»»
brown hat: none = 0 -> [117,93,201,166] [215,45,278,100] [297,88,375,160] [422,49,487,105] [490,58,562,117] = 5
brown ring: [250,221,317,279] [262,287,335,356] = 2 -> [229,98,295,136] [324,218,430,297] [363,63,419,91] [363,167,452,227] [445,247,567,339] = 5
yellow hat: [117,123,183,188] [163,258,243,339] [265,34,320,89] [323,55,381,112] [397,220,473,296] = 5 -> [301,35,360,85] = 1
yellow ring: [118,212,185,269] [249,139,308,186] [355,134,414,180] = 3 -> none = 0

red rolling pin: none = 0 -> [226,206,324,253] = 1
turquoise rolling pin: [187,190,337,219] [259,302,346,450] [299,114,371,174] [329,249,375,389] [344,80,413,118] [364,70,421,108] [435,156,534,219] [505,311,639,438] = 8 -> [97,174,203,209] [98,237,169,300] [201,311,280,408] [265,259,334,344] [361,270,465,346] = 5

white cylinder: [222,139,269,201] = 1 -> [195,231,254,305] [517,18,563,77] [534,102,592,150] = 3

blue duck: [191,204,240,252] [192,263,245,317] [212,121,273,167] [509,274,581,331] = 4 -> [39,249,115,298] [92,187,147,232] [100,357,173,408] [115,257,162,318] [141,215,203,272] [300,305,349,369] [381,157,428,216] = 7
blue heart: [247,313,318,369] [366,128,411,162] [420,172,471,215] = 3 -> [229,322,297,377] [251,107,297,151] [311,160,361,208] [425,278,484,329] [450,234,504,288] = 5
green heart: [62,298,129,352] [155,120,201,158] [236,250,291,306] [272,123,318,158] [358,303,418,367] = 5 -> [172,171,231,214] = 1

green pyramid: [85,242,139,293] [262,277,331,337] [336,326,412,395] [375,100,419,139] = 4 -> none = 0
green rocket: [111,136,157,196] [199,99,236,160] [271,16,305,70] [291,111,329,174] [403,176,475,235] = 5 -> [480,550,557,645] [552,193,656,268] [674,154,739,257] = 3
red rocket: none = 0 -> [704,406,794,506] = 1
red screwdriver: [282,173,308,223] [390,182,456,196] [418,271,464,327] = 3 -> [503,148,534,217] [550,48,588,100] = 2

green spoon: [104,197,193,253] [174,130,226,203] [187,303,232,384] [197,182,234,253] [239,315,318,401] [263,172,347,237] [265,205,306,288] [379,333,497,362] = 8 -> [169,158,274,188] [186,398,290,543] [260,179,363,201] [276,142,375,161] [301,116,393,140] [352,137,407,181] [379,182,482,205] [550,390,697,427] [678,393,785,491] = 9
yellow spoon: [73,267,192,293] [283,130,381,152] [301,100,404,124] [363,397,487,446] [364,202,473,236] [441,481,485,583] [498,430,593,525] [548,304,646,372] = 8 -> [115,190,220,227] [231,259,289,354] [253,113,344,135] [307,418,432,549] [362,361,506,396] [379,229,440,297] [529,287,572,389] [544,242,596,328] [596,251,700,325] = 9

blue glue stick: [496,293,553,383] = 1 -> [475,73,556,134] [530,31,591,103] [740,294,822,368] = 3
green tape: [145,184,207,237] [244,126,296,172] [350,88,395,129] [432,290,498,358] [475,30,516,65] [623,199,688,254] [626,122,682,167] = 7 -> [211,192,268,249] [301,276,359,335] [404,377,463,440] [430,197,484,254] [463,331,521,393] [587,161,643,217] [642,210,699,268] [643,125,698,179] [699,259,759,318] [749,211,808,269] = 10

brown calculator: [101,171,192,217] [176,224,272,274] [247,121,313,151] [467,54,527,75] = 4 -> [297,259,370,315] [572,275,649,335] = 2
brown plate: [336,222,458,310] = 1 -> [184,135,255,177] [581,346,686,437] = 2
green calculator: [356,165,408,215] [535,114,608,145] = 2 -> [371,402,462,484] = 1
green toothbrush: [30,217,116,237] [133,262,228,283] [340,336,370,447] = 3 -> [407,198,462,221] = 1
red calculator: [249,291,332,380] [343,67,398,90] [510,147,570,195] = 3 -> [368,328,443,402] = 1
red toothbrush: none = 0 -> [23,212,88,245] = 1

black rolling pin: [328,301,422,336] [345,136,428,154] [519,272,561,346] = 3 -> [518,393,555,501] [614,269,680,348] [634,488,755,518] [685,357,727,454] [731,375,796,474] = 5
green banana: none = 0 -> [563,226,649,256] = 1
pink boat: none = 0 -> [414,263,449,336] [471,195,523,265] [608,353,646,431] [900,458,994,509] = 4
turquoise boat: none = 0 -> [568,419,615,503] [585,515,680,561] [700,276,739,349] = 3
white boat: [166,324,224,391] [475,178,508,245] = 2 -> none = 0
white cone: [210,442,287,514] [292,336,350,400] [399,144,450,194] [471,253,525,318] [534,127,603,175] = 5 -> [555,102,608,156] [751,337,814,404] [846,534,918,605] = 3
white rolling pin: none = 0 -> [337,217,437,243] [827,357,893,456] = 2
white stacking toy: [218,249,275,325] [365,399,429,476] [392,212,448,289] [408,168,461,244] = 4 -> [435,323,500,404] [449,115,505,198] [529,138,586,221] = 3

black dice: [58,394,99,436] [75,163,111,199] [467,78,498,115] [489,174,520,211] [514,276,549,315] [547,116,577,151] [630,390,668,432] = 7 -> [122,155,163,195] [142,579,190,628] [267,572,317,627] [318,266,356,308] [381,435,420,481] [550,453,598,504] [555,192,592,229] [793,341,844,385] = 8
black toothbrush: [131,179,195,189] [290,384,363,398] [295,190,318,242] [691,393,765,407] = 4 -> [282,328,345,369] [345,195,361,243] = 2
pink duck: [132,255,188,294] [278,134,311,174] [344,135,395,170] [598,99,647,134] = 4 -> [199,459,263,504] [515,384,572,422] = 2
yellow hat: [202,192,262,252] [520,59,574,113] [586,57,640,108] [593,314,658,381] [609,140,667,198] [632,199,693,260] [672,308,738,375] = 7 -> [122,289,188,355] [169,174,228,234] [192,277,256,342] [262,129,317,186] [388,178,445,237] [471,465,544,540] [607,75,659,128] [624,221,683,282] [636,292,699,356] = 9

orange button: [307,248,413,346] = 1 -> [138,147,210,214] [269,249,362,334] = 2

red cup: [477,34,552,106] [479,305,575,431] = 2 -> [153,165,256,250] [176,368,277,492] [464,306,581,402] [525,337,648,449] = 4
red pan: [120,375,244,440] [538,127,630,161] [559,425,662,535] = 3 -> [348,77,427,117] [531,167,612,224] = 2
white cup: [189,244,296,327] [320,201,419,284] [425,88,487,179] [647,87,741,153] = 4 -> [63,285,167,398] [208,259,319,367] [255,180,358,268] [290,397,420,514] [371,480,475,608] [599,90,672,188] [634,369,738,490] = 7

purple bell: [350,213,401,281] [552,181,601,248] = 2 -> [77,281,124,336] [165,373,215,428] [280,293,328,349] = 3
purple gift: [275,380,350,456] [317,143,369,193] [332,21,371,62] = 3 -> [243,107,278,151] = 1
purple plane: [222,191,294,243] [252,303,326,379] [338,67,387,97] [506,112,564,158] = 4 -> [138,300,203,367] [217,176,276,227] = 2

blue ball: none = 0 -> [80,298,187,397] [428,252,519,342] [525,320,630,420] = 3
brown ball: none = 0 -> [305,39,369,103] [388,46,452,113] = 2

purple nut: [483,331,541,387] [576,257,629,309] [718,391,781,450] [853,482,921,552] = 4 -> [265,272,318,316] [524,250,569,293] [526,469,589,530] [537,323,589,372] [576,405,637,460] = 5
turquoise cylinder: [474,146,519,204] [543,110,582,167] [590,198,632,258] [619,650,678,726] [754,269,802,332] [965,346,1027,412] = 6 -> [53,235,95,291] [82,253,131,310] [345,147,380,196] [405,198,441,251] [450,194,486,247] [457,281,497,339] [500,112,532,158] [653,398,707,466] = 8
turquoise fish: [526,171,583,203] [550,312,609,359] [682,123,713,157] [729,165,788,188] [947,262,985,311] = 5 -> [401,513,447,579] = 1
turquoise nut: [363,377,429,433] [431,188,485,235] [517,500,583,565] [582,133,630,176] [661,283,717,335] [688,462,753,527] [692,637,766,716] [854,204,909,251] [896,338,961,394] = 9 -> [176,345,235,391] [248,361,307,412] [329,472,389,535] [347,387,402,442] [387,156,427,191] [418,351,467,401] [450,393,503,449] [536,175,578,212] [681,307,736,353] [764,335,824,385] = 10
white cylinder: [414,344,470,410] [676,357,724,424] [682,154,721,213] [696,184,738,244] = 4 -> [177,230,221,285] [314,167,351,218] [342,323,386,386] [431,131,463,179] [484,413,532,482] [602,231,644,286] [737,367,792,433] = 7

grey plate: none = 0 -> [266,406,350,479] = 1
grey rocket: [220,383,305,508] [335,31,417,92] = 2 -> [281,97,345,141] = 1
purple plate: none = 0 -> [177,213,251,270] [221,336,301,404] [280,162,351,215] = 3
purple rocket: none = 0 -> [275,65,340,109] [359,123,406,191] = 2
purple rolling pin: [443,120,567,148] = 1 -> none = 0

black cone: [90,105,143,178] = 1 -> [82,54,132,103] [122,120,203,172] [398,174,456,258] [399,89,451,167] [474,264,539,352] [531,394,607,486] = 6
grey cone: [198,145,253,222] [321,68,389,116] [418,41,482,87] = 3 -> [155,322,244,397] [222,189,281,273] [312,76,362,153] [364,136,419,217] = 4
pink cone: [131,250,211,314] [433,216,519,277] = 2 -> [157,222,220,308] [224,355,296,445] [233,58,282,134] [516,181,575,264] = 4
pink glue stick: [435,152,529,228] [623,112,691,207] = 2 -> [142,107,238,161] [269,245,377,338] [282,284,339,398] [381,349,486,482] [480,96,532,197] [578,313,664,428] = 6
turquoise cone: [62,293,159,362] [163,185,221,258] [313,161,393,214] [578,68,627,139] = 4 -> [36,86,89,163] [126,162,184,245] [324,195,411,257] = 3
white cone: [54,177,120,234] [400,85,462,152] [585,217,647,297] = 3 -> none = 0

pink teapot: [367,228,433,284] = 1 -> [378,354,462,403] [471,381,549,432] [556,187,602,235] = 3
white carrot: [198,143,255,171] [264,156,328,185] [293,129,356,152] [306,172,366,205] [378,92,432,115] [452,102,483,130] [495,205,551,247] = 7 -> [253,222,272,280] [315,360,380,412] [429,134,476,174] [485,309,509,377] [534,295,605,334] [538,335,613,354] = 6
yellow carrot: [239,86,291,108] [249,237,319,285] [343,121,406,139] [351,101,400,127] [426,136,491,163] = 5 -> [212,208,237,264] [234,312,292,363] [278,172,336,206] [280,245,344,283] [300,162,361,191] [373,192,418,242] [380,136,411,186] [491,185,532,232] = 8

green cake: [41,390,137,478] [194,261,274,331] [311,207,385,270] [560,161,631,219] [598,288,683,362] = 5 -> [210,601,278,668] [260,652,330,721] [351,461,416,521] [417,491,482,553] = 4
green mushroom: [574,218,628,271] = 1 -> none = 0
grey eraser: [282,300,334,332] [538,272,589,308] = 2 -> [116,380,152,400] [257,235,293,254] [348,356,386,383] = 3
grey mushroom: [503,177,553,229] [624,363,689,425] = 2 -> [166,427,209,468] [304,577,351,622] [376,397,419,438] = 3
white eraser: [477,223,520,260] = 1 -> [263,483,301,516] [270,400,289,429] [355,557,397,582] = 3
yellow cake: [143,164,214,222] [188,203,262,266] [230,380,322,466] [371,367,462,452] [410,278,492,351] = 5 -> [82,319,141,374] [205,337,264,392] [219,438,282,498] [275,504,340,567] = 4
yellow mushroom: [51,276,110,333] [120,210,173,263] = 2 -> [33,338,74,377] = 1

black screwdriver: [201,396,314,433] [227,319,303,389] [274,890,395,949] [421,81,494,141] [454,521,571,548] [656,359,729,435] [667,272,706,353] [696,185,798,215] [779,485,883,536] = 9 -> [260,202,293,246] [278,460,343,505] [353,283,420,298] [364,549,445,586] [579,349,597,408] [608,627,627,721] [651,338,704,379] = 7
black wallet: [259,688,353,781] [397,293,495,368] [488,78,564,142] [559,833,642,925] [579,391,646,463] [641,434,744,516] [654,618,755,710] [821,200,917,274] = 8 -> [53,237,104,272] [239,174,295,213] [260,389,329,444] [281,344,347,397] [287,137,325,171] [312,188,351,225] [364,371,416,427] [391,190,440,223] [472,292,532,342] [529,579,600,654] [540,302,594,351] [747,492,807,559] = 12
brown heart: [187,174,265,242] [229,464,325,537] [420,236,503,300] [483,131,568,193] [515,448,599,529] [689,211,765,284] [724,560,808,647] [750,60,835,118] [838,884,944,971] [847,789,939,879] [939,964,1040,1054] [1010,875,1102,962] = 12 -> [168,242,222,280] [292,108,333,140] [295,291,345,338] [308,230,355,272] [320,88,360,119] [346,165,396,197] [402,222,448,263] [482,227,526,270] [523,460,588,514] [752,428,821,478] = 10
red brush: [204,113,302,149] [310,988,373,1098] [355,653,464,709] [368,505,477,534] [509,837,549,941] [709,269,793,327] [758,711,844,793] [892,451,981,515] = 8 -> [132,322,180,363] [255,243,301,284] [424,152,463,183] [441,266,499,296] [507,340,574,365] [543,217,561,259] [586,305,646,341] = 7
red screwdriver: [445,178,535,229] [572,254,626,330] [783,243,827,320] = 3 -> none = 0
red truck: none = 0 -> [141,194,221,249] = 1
««
EXERCISE DETAILS —
Copy out only the lines of the records above from the one with "orange button: [307,248,413,346]" through the one with "white cup: [189,244,296,327]", exactly as they stand, both included.

EXPECTED OUTPUT —
orange button: [307,248,413,346] = 1 -> [138,147,210,214] [269,249,362,334] = 2

red cup: [477,34,552,106] [479,305,575,431] = 2 -> [153,165,256,250] [176,368,277,492] [464,306,581,402] [525,337,648,449] = 4
red pan: [120,375,244,440] [538,127,630,161] [559,425,662,535] = 3 -> [348,77,427,117] [531,167,612,224] = 2
white cup: [189,244,296,327] [320,201,419,284] [425,88,487,179] [647,87,741,153] = 4 -> [63,285,167,398] [208,259,319,367] [255,180,358,268] [290,397,420,514] [371,480,475,608] [599,90,672,188] [634,369,738,490] = 7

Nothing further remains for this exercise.